__Task instructions__
The output is the lines below from the one with "camera: 90 degrees right, 10 degrees down" through the one with "(625, 135) = (844, 521): none", both included, printed exactly and with no other line.

══ Material for the task

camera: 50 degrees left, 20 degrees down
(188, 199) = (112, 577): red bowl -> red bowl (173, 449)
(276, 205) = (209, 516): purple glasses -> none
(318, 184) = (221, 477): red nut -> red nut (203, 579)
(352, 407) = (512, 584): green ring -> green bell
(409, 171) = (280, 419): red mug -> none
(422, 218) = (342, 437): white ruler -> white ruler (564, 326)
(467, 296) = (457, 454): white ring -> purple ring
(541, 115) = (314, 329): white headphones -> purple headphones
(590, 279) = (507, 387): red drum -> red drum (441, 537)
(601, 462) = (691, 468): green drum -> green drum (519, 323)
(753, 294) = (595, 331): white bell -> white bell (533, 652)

════
══ Material for the task

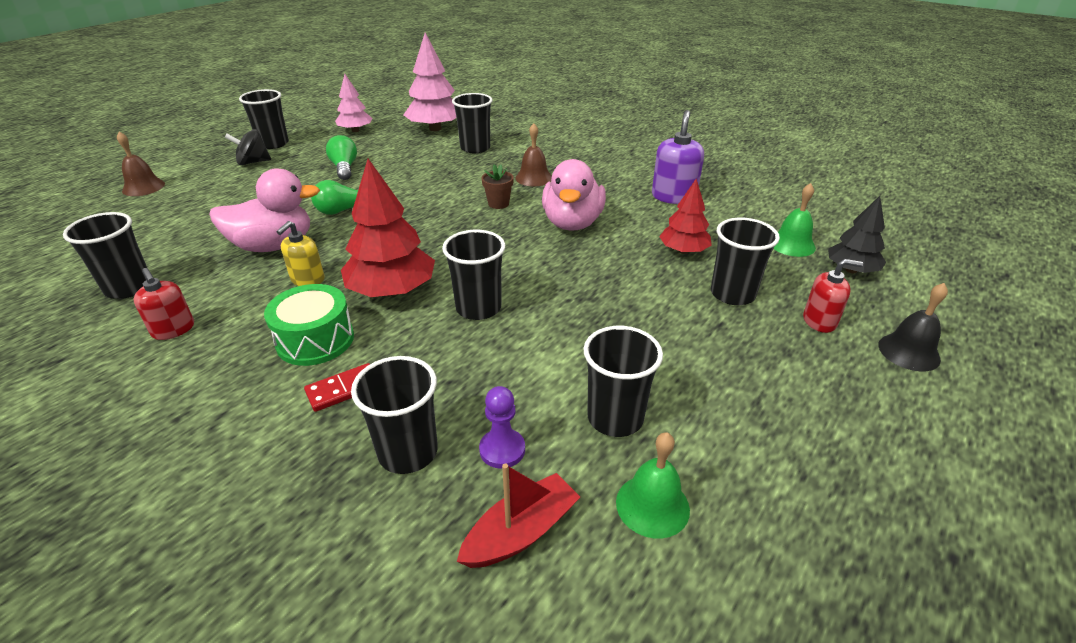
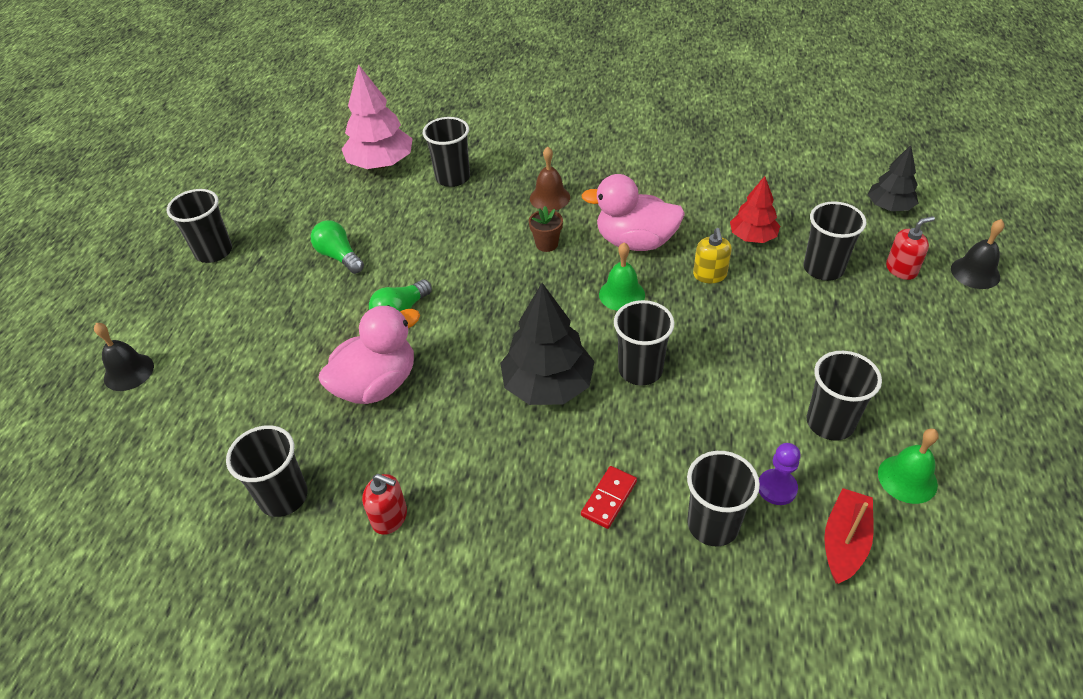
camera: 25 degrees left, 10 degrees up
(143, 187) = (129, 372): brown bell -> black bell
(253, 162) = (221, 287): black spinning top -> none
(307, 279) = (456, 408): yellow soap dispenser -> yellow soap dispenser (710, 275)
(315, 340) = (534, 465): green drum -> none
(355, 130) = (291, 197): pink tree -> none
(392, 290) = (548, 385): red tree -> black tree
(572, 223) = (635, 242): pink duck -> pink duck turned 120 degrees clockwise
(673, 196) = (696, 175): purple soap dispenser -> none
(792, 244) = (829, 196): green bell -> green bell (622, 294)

════
══ Material for the task

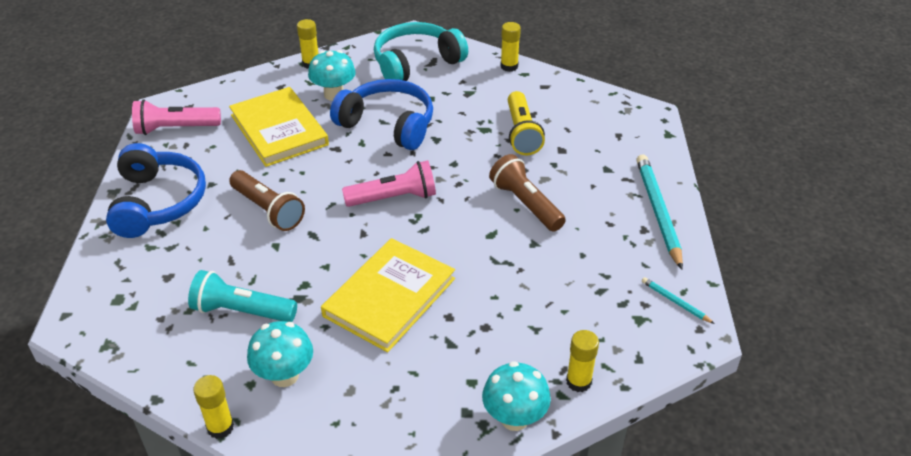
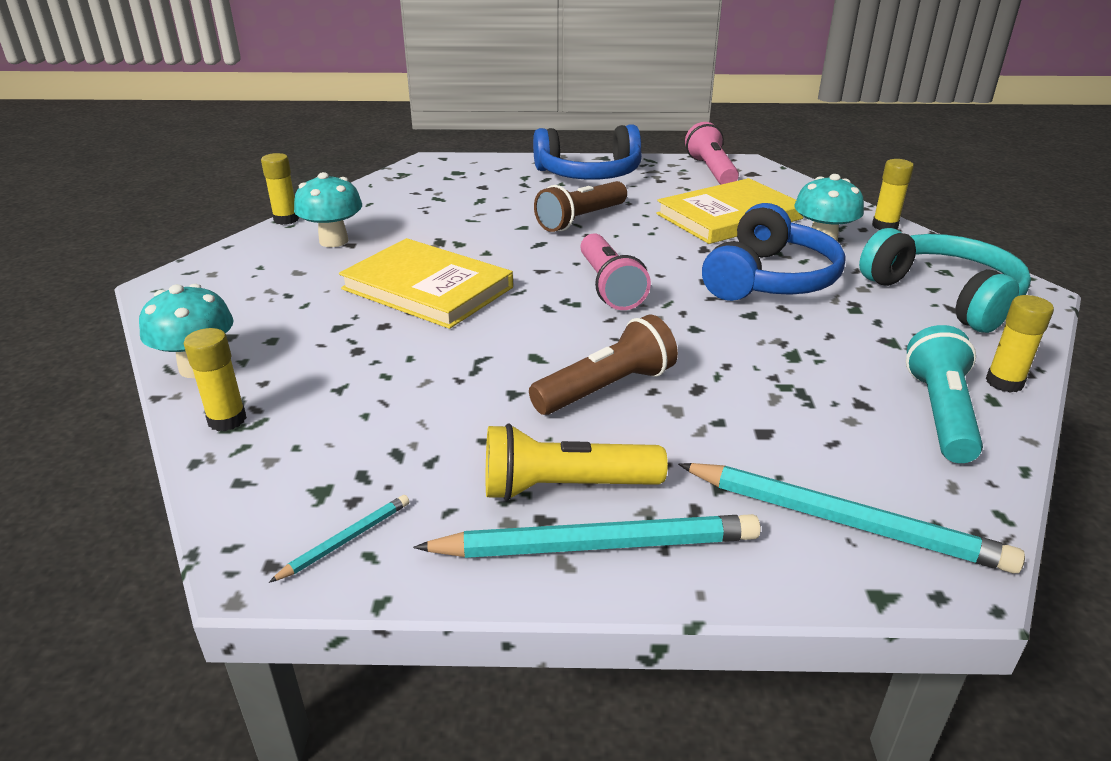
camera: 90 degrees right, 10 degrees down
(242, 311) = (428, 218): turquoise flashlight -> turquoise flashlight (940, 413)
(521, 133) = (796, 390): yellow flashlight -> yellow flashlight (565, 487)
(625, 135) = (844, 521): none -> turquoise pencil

════

__The completed task__
camera: 90 degrees right, 10 degrees down
(242, 311) = (428, 218): turquoise flashlight -> turquoise flashlight (940, 413)
(521, 133) = (796, 390): yellow flashlight -> yellow flashlight (565, 487)
(625, 135) = (844, 521): none -> turquoise pencil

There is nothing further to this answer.